AIM OF THE EXERCISE
Ignoring every picture, return the lines of the listing below word for word, from the line that holds "red vase: 5 -> 4" through the line that holds "pink cone: 3 -> 4".

INFORMATION
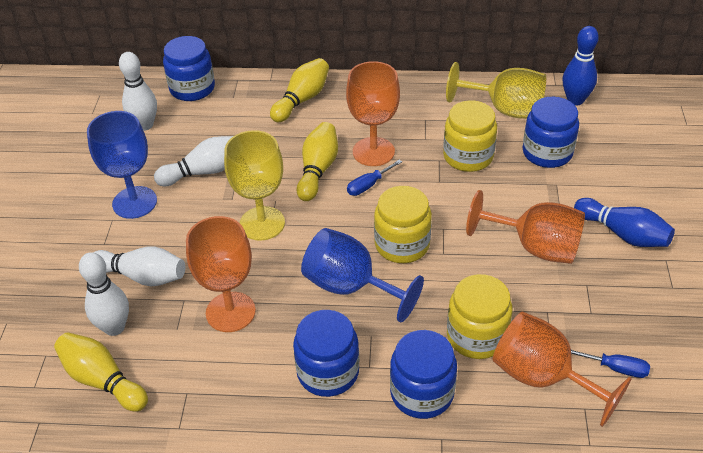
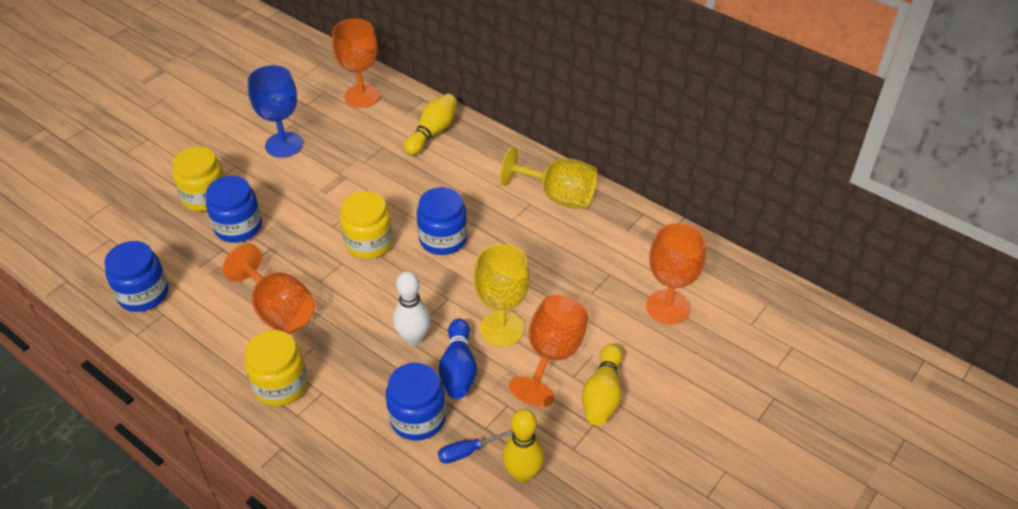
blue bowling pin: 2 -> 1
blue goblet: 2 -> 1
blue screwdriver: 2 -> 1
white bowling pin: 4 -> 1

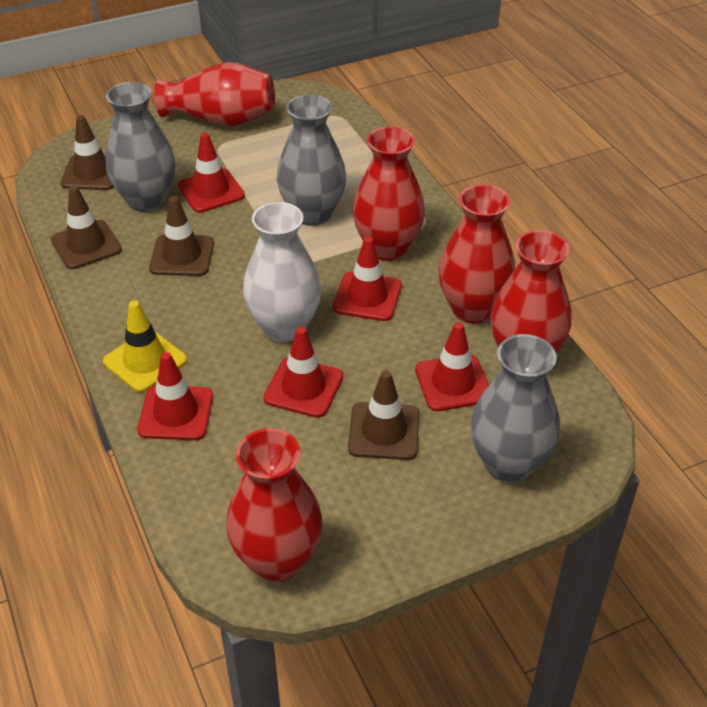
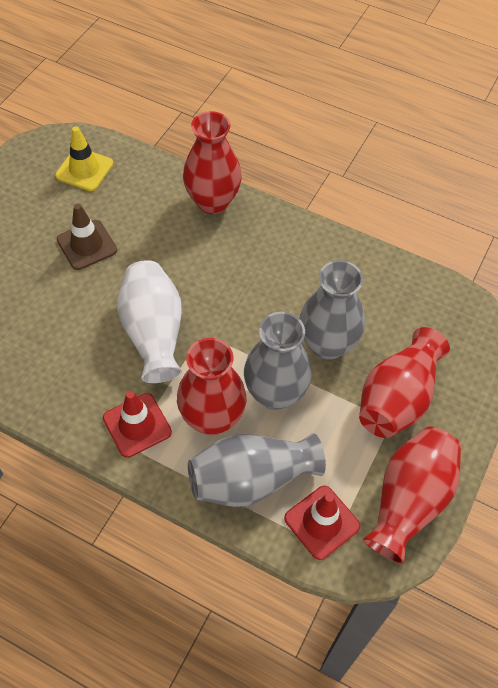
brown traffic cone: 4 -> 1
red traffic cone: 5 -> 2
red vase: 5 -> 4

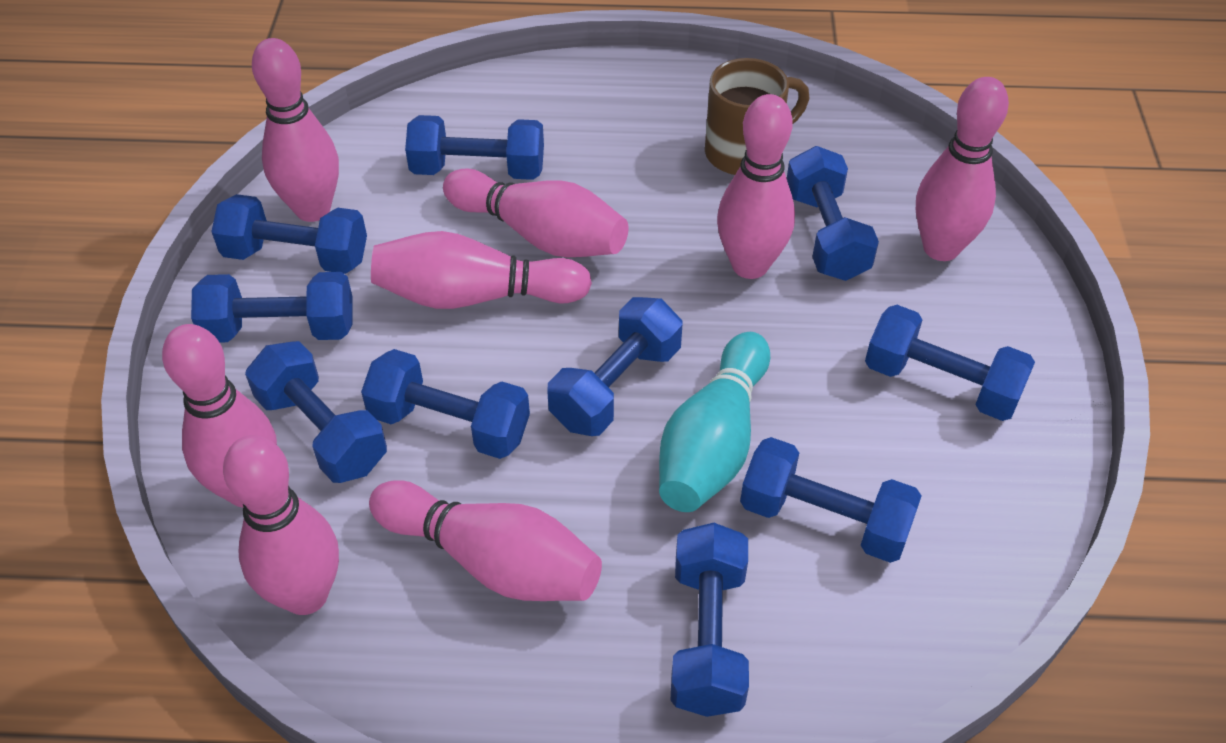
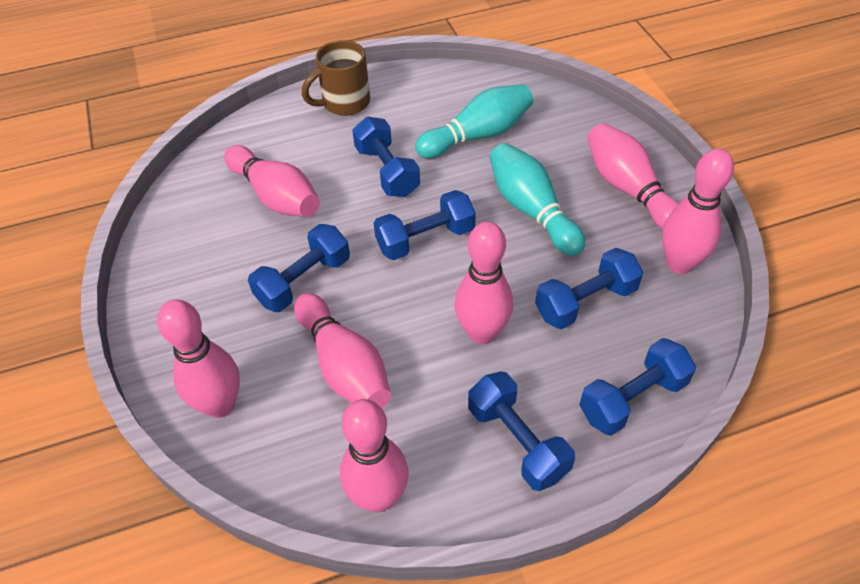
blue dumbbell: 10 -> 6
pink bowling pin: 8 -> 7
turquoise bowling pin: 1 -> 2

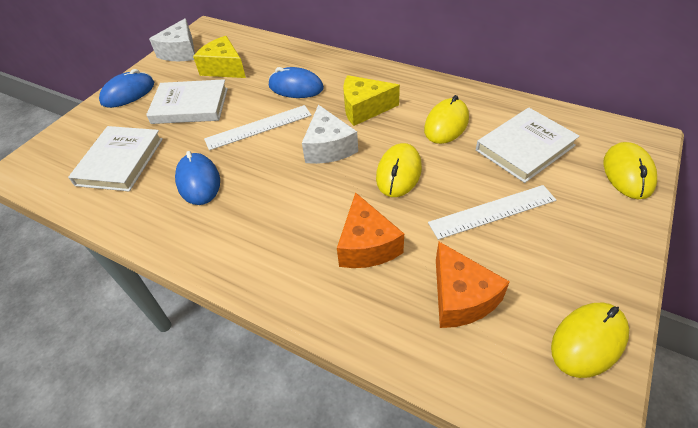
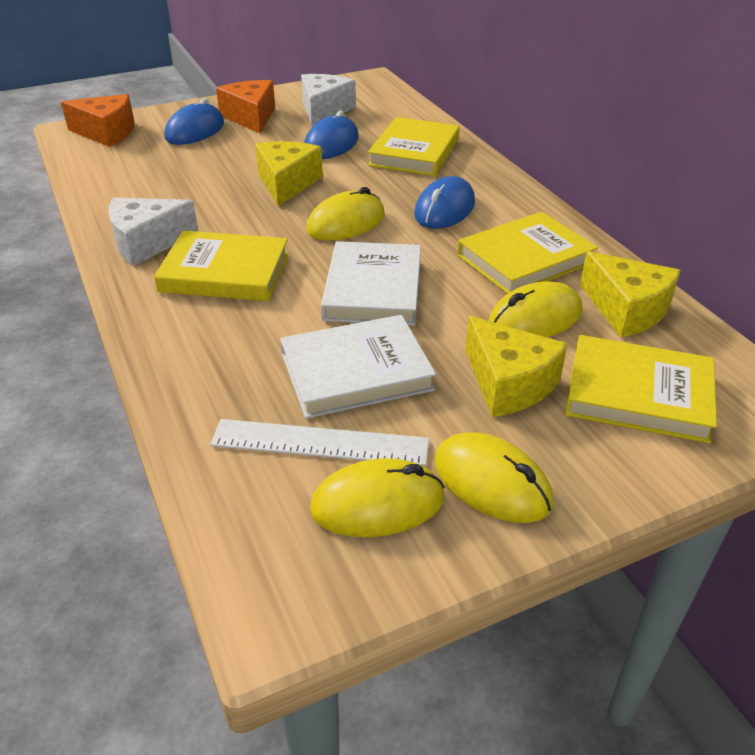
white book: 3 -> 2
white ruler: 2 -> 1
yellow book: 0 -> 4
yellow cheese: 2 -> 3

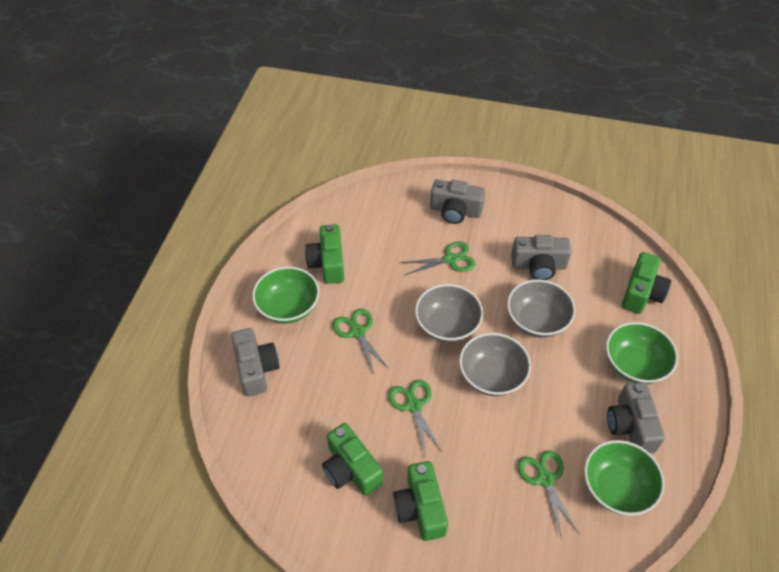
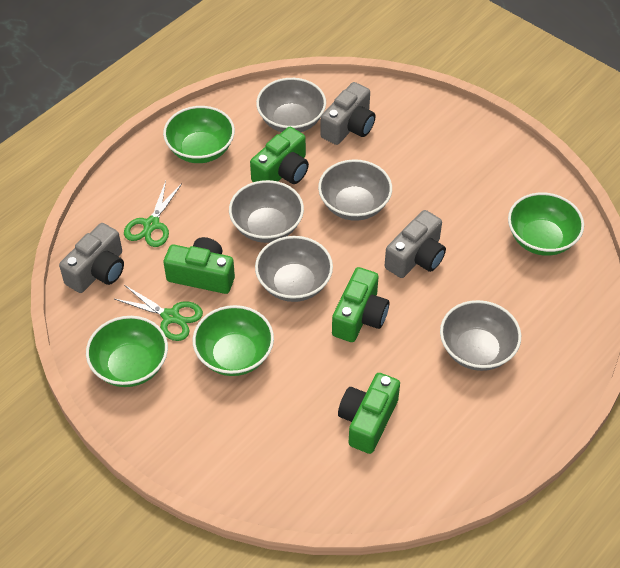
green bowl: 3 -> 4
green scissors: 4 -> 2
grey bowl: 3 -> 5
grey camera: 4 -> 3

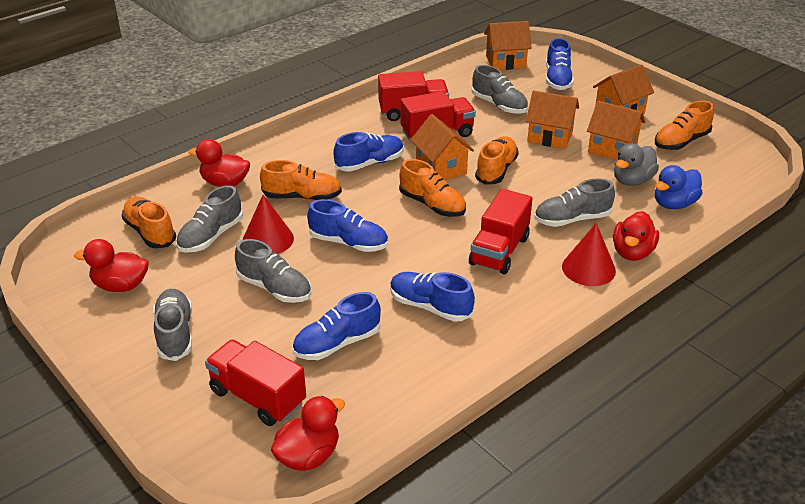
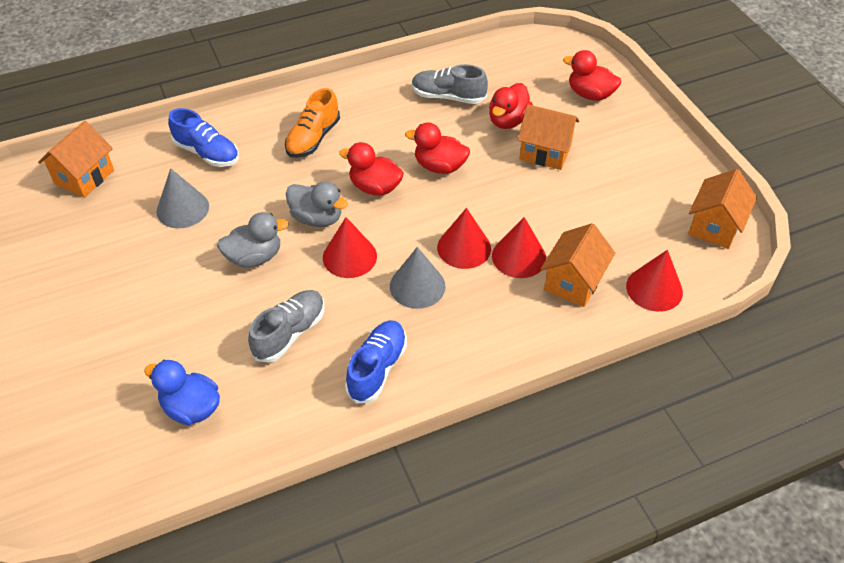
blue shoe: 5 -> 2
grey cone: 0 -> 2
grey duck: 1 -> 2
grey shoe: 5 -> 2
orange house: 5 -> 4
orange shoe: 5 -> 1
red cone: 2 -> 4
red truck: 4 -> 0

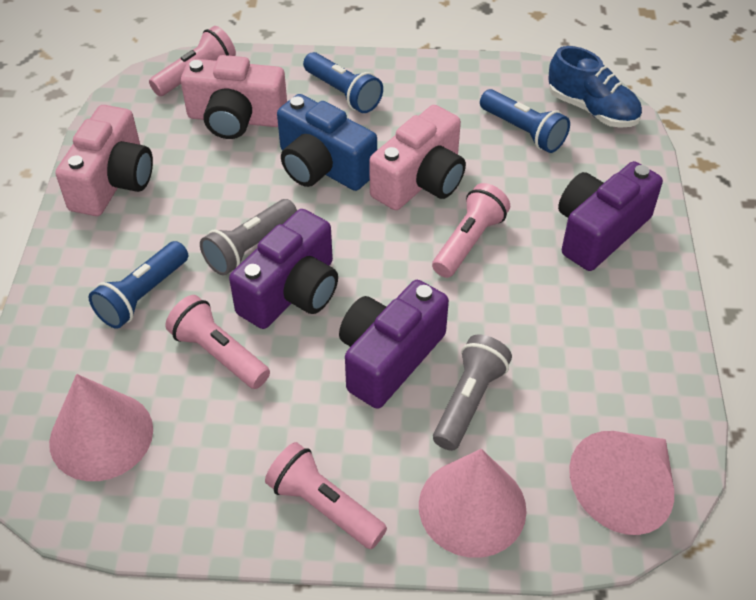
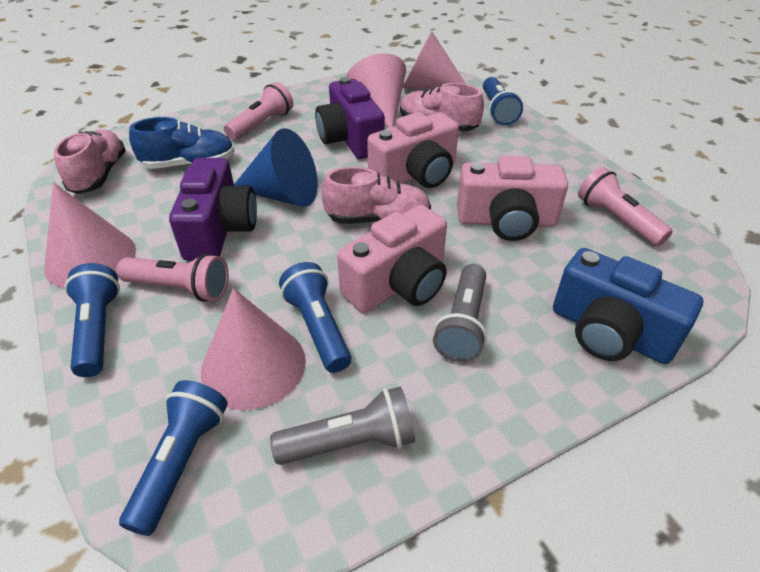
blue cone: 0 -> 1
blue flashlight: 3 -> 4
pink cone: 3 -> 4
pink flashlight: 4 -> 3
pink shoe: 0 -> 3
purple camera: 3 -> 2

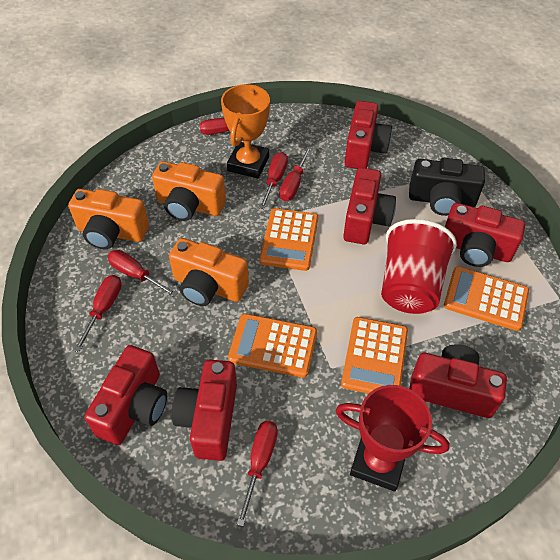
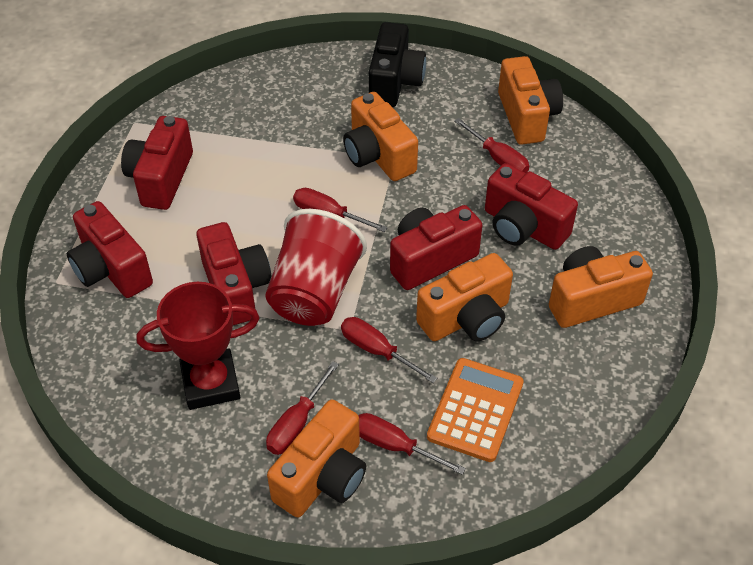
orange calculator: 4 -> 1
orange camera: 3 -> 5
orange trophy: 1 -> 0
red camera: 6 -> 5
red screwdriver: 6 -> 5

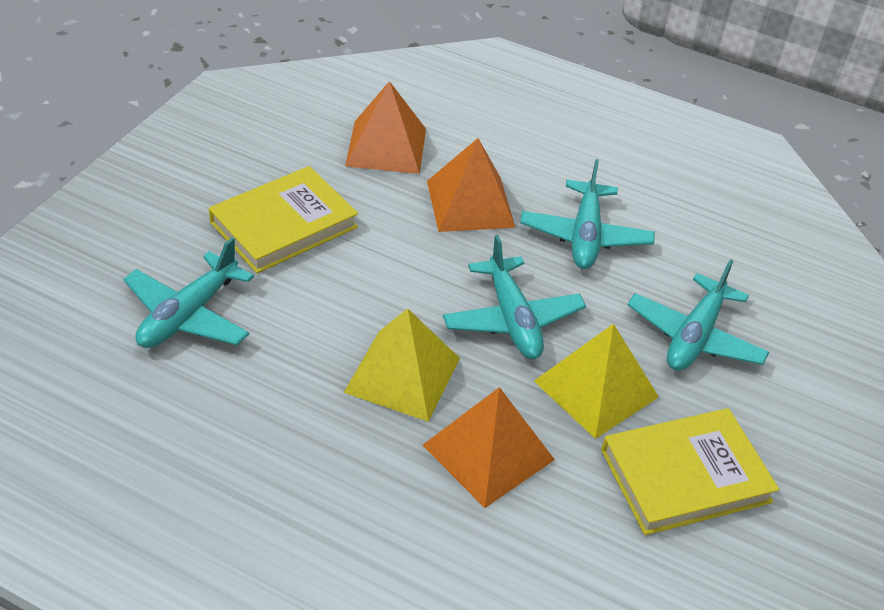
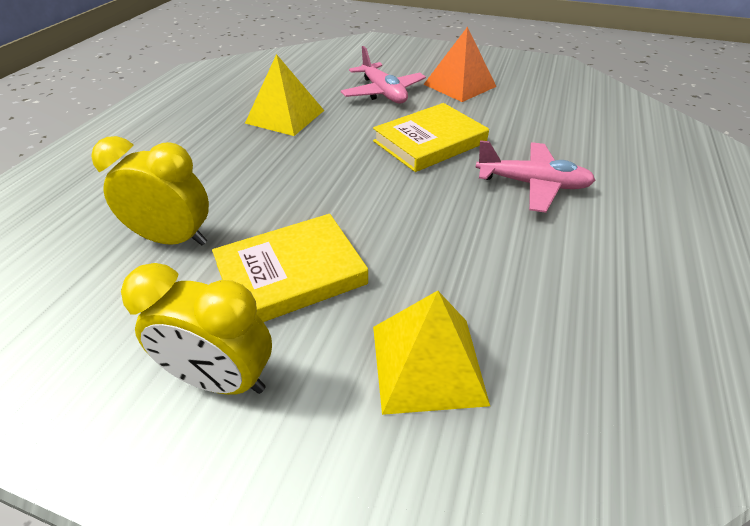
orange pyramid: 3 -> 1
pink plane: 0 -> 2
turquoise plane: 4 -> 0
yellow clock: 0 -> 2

ANSWER BELOW
red vase: 5 -> 4

blue dumbbell: 10 -> 6
pink bowling pin: 8 -> 7
turquoise bowling pin: 1 -> 2

white book: 3 -> 2
white ruler: 2 -> 1
yellow book: 0 -> 4
yellow cheese: 2 -> 3

green bowl: 3 -> 4
green scissors: 4 -> 2
grey bowl: 3 -> 5
grey camera: 4 -> 3

blue shoe: 5 -> 2
grey cone: 0 -> 2
grey duck: 1 -> 2
grey shoe: 5 -> 2
orange house: 5 -> 4
orange shoe: 5 -> 1
red cone: 2 -> 4
red truck: 4 -> 0

blue cone: 0 -> 1
blue flashlight: 3 -> 4
pink cone: 3 -> 4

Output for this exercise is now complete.